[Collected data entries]
========================
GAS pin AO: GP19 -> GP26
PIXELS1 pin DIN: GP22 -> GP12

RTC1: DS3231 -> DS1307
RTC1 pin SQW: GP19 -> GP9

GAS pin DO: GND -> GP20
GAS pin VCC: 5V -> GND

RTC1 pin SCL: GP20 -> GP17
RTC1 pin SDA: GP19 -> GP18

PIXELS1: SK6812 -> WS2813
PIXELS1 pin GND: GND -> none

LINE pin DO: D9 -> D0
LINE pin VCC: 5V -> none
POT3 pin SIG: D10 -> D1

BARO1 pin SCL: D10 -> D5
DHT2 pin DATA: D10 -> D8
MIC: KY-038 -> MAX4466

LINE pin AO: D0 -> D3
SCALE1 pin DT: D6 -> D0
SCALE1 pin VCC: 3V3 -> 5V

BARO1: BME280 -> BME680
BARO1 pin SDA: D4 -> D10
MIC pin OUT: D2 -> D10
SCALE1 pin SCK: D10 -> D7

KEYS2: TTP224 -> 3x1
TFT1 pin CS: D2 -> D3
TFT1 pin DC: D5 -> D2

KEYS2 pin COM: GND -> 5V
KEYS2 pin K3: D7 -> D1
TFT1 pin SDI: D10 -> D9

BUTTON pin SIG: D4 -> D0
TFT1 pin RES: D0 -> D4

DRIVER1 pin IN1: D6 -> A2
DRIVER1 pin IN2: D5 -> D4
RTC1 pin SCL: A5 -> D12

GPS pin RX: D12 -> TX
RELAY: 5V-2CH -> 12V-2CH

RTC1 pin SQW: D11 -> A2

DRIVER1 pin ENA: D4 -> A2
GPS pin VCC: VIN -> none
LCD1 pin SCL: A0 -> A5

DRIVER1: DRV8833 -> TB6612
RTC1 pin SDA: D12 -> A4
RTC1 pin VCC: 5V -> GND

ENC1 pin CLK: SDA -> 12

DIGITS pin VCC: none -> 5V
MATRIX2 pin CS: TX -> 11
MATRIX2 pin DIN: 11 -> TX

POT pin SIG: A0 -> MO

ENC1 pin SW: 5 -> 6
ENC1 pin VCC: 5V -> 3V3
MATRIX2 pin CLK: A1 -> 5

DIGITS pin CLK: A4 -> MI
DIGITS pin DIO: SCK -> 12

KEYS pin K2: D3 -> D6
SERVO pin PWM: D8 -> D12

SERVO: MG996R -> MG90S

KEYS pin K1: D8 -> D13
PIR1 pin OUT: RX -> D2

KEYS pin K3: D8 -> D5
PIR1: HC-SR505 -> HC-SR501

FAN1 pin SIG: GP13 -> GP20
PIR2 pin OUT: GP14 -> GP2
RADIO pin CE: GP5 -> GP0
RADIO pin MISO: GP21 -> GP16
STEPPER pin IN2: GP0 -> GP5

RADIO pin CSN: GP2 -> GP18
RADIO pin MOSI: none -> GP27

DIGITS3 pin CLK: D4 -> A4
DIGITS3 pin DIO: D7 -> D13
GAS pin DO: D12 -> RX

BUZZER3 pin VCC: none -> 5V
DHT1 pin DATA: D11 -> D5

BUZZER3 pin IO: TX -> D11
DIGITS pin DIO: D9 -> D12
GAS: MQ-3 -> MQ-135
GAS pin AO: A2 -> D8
========================
GOAL OF THE EXERCISE:
Number of lines holding "SERVO" in the data: give it, with nothing else.

RESULT:
2